Exercise objective >>
Which lines in the records below contain the string "defaultTimeSignature"? Return each of those lines in full, matching case exactly.

Record set >>
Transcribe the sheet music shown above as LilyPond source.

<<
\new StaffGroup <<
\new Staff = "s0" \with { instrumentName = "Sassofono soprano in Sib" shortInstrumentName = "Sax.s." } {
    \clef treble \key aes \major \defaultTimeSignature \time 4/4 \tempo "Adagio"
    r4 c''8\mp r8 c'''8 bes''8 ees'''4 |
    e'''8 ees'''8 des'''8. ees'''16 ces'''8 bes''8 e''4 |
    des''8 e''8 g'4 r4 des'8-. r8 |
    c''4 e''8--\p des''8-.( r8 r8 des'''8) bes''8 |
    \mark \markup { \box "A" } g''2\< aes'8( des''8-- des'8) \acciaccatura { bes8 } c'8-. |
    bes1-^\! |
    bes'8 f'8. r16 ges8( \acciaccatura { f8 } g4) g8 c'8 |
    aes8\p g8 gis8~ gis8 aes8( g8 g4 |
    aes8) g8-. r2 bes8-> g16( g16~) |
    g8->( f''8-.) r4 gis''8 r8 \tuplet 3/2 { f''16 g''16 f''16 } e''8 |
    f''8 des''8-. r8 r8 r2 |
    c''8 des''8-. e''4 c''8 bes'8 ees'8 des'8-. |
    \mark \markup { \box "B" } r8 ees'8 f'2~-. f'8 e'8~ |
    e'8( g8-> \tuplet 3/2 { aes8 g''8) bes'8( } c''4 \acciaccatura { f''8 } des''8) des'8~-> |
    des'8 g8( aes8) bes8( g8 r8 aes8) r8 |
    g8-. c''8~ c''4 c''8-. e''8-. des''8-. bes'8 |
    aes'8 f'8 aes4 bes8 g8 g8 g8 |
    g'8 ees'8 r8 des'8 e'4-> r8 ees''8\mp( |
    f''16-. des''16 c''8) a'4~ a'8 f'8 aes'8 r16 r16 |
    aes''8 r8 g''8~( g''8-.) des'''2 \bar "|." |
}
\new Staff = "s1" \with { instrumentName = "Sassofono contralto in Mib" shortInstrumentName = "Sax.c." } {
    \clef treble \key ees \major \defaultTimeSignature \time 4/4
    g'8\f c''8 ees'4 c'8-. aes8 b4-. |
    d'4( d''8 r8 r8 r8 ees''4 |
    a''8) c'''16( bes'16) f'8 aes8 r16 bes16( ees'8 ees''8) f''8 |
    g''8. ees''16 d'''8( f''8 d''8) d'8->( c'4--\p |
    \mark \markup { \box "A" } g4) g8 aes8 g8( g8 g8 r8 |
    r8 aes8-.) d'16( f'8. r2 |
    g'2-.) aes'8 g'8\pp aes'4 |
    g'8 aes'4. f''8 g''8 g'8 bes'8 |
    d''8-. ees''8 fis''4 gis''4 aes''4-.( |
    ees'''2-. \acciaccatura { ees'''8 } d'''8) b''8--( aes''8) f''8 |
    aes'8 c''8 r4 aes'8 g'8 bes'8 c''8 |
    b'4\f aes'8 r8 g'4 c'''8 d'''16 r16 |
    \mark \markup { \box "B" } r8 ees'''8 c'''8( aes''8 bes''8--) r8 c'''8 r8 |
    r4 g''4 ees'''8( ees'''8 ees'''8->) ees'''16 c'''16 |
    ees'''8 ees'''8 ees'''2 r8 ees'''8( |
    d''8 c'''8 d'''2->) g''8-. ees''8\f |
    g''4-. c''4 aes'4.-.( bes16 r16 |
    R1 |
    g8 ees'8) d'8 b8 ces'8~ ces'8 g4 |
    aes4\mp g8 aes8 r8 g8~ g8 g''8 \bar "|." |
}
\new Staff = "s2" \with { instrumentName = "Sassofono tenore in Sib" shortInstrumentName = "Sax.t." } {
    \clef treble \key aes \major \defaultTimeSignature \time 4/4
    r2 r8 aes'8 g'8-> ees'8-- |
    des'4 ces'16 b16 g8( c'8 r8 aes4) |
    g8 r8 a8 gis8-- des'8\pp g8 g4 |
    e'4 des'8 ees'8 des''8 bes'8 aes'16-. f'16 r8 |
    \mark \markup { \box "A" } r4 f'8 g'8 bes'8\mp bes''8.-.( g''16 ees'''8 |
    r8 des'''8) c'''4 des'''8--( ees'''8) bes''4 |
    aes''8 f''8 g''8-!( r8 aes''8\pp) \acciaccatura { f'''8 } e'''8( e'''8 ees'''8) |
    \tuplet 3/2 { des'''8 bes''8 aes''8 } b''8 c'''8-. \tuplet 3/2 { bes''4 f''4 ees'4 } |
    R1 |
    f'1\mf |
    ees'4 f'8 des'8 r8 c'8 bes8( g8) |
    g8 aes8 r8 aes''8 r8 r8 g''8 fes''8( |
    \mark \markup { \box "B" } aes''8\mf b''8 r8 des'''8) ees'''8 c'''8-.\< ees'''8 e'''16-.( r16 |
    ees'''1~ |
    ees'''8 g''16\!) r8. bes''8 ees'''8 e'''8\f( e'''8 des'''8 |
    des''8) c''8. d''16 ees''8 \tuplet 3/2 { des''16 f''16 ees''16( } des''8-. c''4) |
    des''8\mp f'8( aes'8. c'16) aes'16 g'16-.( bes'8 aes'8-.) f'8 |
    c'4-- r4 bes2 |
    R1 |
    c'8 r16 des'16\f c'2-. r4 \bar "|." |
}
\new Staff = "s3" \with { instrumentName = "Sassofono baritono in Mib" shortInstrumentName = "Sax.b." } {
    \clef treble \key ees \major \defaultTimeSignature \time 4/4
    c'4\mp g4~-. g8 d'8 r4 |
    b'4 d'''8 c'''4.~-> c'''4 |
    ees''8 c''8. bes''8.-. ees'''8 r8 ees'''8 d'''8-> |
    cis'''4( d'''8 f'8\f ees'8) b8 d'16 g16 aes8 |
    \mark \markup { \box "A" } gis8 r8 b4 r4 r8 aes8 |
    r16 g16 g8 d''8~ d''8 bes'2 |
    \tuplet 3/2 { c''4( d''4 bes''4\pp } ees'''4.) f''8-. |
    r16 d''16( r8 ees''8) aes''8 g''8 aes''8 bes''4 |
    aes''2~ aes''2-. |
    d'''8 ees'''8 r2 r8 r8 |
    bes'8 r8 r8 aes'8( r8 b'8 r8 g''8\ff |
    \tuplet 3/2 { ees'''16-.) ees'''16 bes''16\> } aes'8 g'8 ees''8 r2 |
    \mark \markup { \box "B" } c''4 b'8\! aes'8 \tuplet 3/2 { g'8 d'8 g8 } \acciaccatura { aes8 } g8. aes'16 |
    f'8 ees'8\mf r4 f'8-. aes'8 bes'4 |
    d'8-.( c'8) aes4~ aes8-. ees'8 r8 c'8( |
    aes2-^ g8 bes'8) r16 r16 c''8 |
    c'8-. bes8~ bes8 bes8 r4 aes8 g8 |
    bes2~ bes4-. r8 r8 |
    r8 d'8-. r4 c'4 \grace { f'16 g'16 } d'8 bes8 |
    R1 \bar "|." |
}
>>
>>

Full solution >>
    \clef treble \key aes \major \defaultTimeSignature \time 4/4 \tempo "Adagio"
    \clef treble \key ees \major \defaultTimeSignature \time 4/4
    \clef treble \key aes \major \defaultTimeSignature \time 4/4
    \clef treble \key ees \major \defaultTimeSignature \time 4/4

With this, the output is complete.